(Work required) Each line from the one containing "C207: 4.7uF (plus" through the final line of the data below must be repeated exactly.

(Working data)
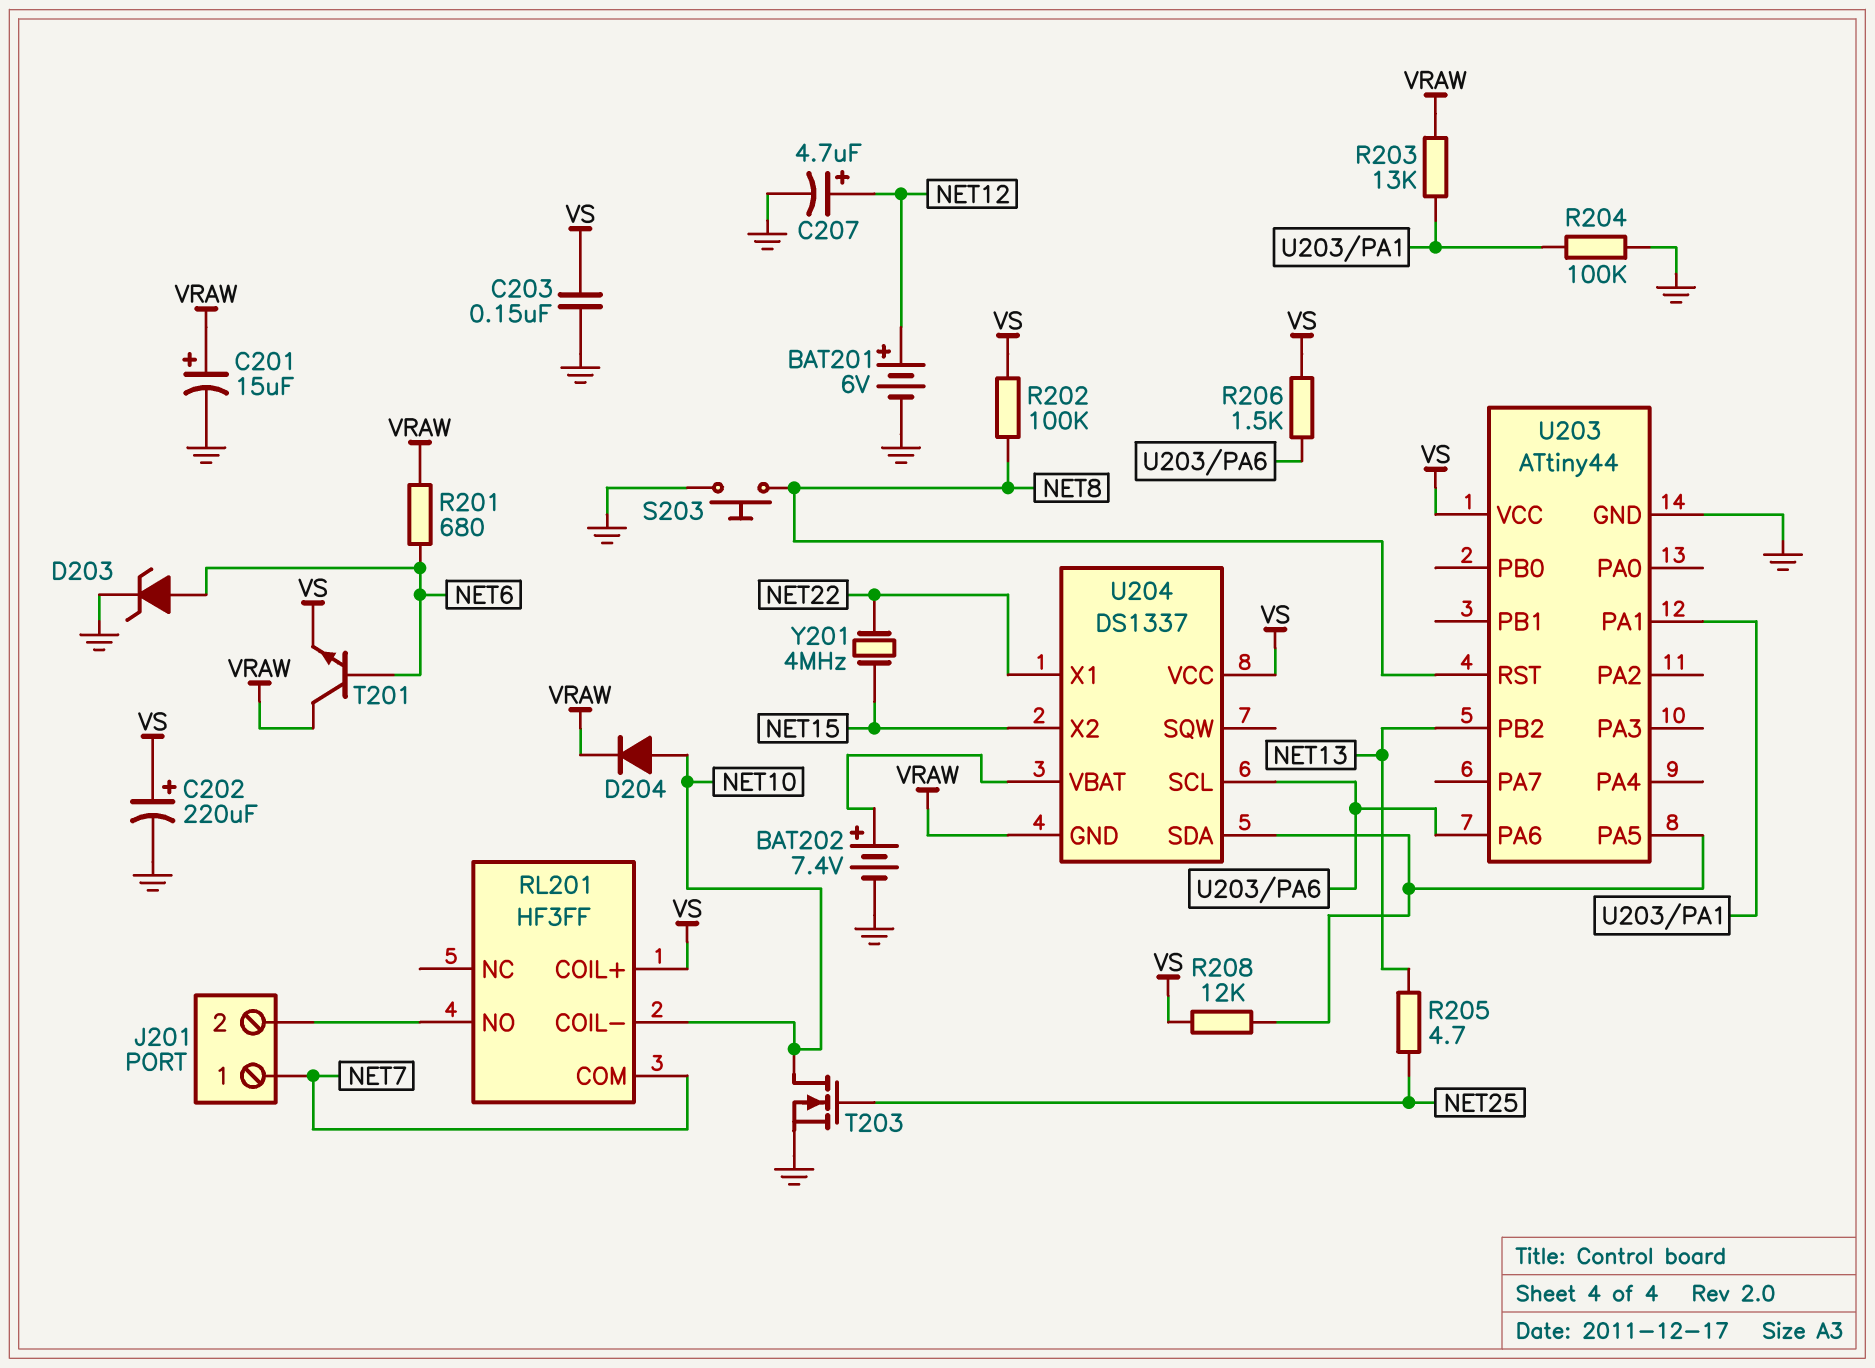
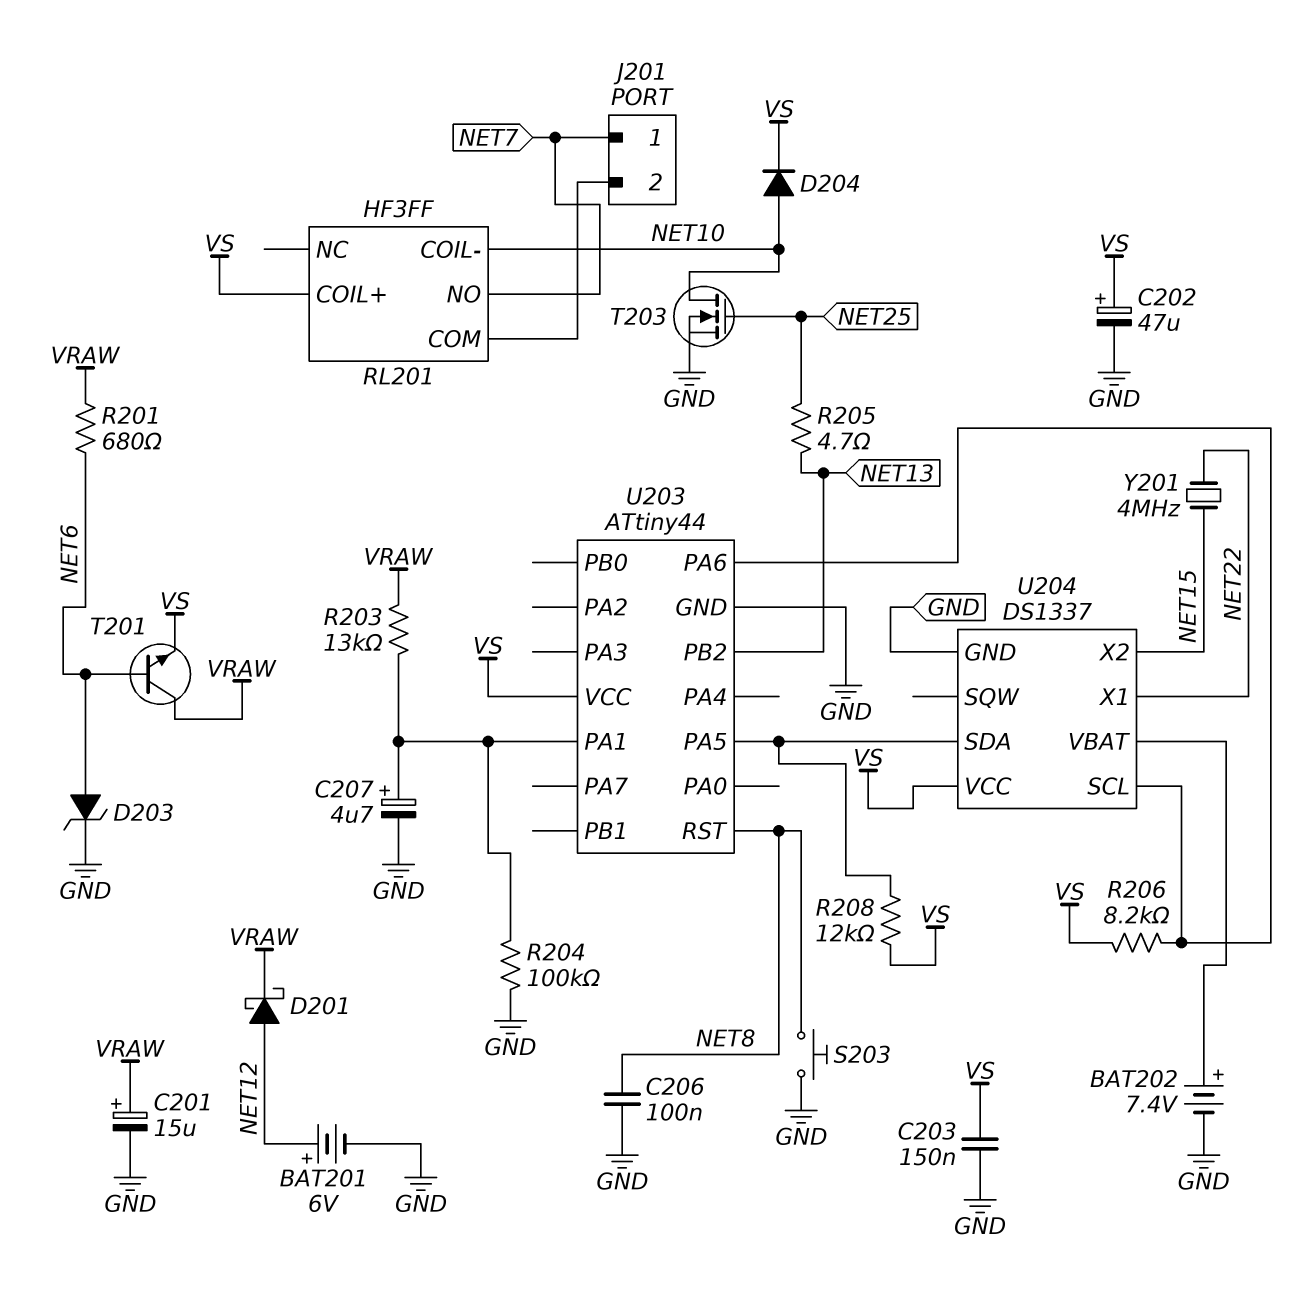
C202: 220uF (plus VS, minus GND) -> 47uF (plus VS, minus GND)
C206: none -> 100nF (GND, NET8)
C207: 4.7uF (plus NET12, minus GND) -> 4.7uF (plus U203/PA1, minus GND)
D201: none -> schottky (A NET12, K VRAW)
D204: diode (A NET10, K VRAW) -> diode (A NET10, K VS)
R202: 100k (NET8, VS) -> none
R206: 1.5k (U203/PA6, VS) -> 8.2k (U203/PA6, VS)
RL201 pin COM: NET7 -> J201/2
RL201 pin NO: J201/2 -> NET7
U204 pin GND: VRAW -> GND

(Answer to this task)
C207: 4.7uF (plus NET12, minus GND) -> 4.7uF (plus U203/PA1, minus GND)
D201: none -> schottky (A NET12, K VRAW)
D204: diode (A NET10, K VRAW) -> diode (A NET10, K VS)
R202: 100k (NET8, VS) -> none
R206: 1.5k (U203/PA6, VS) -> 8.2k (U203/PA6, VS)
RL201 pin COM: NET7 -> J201/2
RL201 pin NO: J201/2 -> NET7
U204 pin GND: VRAW -> GND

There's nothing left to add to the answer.